- **GIVEN INFORMATION**
* * * * *

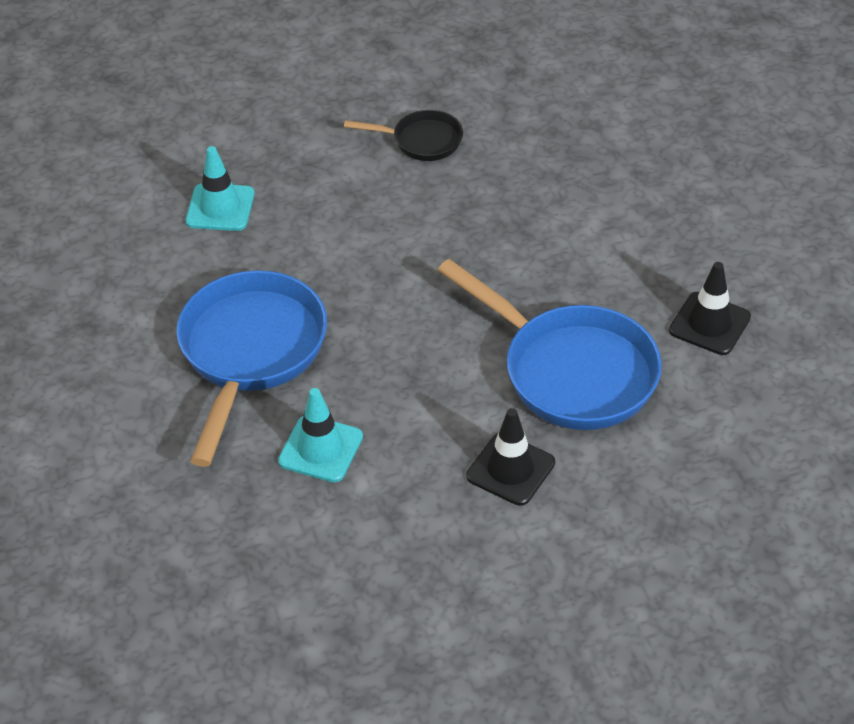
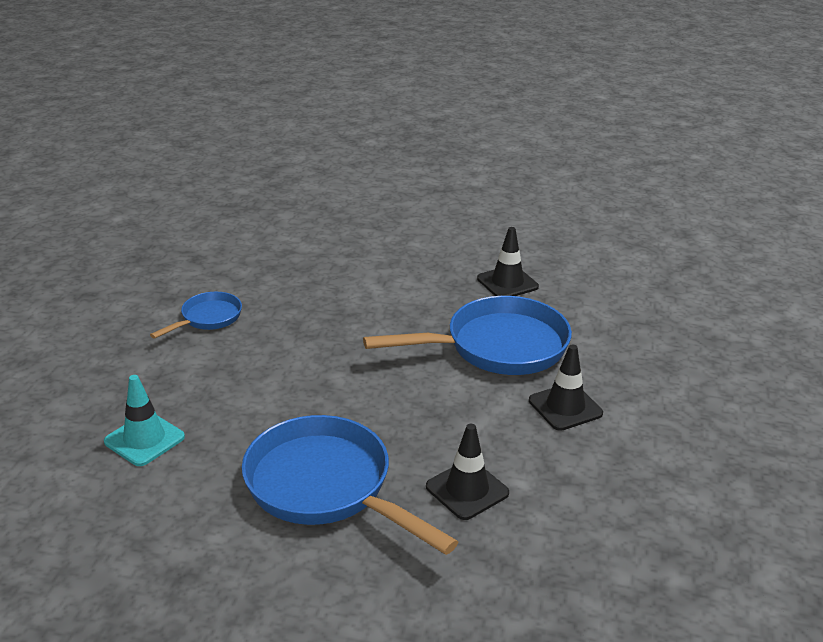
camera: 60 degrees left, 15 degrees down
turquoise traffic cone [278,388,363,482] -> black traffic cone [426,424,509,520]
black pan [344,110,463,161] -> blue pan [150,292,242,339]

* * * * *

- **INSTRUCTIONS FOR THE TASK**
Copy out the lines above unchanged. Skip the images.

- **RESULT OF THIS EXERCISE**
camera: 60 degrees left, 15 degrees down
turquoise traffic cone [278,388,363,482] -> black traffic cone [426,424,509,520]
black pan [344,110,463,161] -> blue pan [150,292,242,339]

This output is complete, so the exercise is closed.